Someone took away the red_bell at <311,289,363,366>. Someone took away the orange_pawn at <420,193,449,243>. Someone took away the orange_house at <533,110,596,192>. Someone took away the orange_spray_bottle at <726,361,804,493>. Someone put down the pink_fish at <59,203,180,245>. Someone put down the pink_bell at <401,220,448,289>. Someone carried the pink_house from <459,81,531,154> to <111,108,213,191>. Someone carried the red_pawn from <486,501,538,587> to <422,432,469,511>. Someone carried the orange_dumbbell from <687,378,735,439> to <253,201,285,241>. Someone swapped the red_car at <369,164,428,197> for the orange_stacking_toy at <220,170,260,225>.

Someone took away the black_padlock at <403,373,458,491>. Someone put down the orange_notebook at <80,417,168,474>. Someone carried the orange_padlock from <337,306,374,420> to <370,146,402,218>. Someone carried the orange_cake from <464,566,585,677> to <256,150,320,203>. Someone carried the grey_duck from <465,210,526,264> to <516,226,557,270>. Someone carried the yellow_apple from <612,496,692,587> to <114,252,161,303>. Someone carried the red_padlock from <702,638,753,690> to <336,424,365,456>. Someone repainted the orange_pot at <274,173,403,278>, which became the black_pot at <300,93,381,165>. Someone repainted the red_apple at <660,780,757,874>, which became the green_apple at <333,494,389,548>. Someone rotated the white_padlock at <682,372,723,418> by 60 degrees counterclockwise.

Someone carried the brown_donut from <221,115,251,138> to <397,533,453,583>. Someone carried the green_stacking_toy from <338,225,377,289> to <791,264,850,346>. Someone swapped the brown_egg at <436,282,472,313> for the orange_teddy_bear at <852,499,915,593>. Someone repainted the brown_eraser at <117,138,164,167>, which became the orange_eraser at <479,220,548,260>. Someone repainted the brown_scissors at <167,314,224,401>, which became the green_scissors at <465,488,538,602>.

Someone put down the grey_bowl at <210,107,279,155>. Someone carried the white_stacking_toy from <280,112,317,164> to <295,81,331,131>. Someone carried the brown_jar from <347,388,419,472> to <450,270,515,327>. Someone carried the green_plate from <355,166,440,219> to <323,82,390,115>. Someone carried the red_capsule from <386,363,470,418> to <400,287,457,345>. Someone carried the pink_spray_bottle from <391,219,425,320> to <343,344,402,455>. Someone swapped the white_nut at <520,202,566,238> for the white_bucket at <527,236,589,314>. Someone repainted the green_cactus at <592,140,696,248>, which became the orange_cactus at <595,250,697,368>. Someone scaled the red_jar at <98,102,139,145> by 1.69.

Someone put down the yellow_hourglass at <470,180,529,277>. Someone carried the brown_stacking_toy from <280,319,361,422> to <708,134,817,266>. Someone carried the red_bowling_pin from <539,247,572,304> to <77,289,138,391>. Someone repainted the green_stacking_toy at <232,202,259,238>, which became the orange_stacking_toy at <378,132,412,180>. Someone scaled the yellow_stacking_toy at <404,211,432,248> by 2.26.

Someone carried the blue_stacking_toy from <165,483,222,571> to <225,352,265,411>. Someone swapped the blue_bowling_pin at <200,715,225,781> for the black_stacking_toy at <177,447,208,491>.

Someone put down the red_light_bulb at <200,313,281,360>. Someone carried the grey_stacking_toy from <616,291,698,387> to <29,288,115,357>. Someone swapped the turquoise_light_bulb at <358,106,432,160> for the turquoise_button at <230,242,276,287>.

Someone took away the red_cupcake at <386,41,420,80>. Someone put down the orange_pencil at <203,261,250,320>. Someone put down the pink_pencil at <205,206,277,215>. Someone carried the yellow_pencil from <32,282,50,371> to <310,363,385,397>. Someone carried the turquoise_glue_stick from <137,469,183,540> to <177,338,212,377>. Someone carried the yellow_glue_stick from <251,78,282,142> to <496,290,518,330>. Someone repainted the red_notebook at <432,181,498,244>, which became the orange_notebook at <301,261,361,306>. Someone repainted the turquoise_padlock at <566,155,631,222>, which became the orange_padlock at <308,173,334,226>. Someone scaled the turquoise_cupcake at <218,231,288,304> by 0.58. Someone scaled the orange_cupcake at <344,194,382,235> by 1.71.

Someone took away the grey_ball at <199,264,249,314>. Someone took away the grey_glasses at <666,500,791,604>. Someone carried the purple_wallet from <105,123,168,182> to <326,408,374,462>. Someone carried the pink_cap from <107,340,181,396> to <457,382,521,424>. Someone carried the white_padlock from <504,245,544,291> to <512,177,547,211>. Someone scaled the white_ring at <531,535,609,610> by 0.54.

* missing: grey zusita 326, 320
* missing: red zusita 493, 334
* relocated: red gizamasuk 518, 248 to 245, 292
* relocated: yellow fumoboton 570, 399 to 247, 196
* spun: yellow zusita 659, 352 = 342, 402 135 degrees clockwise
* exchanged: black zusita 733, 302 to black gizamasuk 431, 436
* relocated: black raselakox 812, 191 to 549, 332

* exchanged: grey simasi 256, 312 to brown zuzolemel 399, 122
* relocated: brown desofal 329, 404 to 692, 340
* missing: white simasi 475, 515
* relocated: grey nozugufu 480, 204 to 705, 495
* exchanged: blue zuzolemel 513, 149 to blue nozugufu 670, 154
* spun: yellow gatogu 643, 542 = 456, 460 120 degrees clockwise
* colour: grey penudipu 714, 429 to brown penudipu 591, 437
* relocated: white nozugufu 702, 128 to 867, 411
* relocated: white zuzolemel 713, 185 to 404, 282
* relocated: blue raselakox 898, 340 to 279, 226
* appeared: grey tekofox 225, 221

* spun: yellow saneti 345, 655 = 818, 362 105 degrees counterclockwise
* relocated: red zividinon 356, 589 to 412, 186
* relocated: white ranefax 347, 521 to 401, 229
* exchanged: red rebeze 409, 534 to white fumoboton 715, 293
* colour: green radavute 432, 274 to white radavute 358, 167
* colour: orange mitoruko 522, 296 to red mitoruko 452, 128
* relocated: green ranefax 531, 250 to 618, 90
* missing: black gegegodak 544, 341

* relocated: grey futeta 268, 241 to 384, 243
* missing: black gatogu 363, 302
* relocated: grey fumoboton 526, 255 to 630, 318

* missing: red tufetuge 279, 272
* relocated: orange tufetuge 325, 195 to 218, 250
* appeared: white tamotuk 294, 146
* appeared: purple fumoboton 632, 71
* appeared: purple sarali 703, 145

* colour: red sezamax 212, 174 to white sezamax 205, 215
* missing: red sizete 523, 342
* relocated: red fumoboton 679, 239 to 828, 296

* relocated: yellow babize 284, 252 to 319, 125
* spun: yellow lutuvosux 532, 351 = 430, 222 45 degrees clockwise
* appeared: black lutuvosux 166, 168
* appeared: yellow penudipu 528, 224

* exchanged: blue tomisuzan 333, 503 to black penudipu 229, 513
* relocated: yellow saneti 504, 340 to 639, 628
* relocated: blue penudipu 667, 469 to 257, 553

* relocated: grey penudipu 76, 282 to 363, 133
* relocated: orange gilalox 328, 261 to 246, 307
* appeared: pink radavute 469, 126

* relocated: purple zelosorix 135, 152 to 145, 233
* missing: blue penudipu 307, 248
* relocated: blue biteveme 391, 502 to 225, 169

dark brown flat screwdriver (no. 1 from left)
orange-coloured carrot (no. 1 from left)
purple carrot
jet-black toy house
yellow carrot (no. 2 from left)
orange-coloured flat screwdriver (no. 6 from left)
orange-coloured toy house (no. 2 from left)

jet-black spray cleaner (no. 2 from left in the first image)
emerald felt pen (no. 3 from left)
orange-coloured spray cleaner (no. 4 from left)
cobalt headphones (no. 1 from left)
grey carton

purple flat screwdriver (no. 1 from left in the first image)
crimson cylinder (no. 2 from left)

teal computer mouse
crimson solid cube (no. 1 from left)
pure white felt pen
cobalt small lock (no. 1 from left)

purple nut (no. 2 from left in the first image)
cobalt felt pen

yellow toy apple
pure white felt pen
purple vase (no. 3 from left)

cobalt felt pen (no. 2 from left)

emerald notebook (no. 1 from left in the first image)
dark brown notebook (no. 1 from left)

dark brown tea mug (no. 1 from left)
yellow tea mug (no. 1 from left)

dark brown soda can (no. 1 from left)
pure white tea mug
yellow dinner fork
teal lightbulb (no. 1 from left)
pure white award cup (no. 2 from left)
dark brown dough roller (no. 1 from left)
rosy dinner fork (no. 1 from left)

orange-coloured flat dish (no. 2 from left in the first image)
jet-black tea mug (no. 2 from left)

====

> [Task details]
Retype exactly the lines of the data above that fall between the line with "zusita 493, 334" and the line with "gizamasuk 431, 436", inclusive, and add nothing.

> [Response to this task]
* missing: red zusita 493, 334
* relocated: red gizamasuk 518, 248 to 245, 292
* relocated: yellow fumoboton 570, 399 to 247, 196
* spun: yellow zusita 659, 352 = 342, 402 135 degrees clockwise
* exchanged: black zusita 733, 302 to black gizamasuk 431, 436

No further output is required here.